Stored data:
----

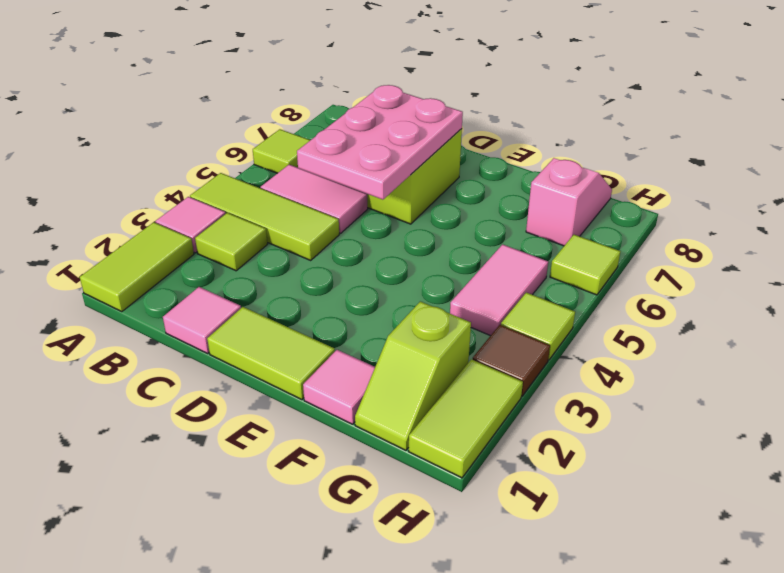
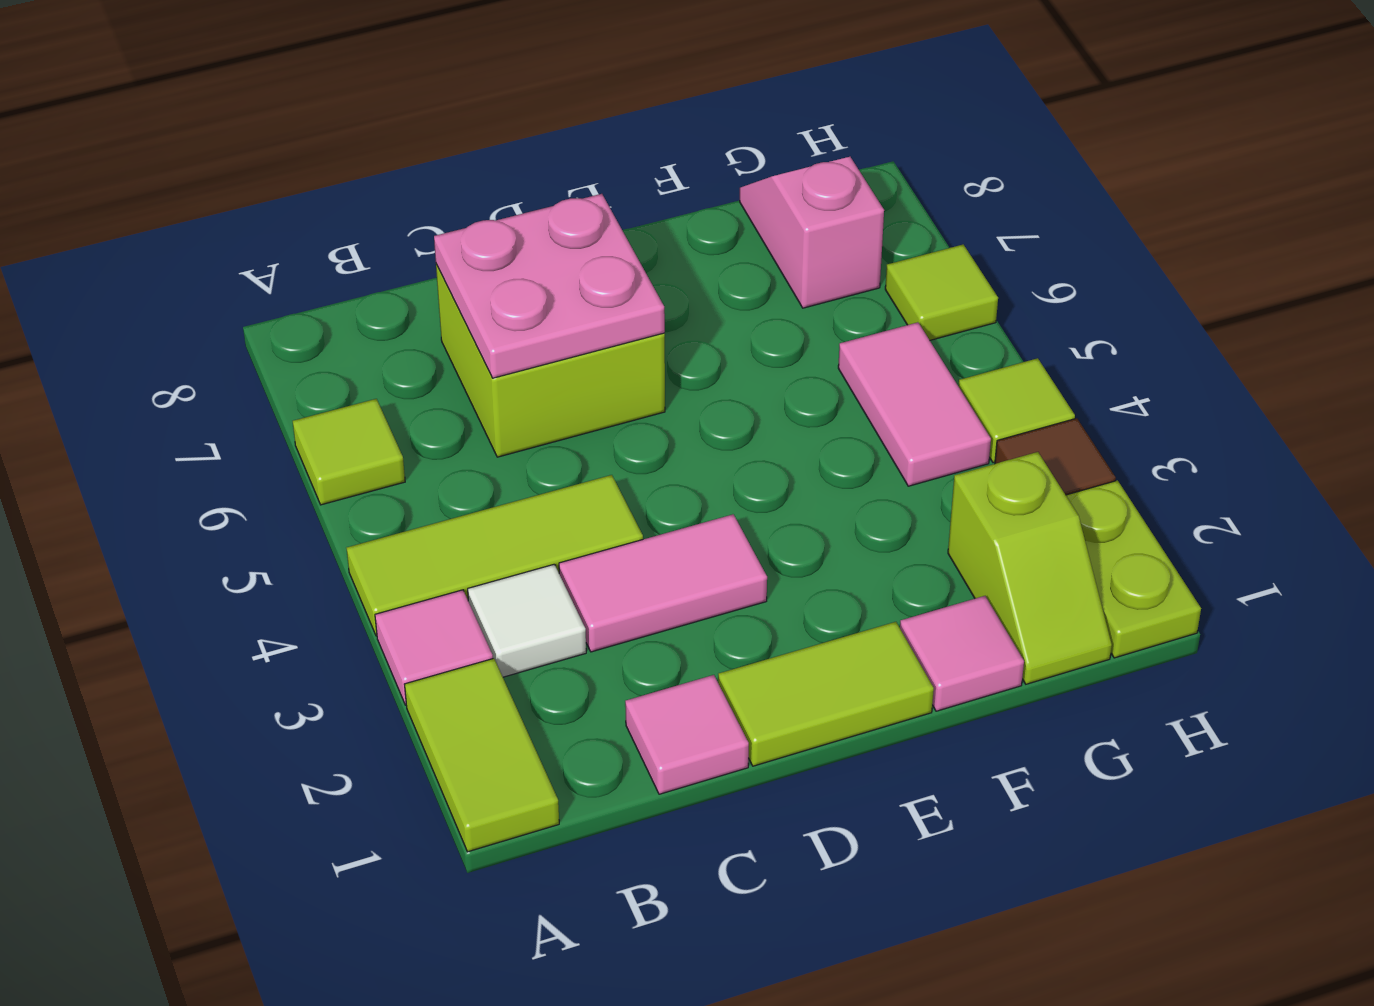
lime tile B3 level 1 -> white tile B3 level 1
pink tile B5:C5 level 1 -> pink tile C3:D3 level 1
pink plate C5:D7 level 2 -> pink plate C6:D7 level 2
lime tile H1:H2 level 1 -> lime plate H1:H2 level 1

----

What the task requires:
Search the listing above for the string "lime" and copy each line that has it.

Task response:
lime tile B3 level 1 -> white tile B3 level 1
lime tile H1:H2 level 1 -> lime plate H1:H2 level 1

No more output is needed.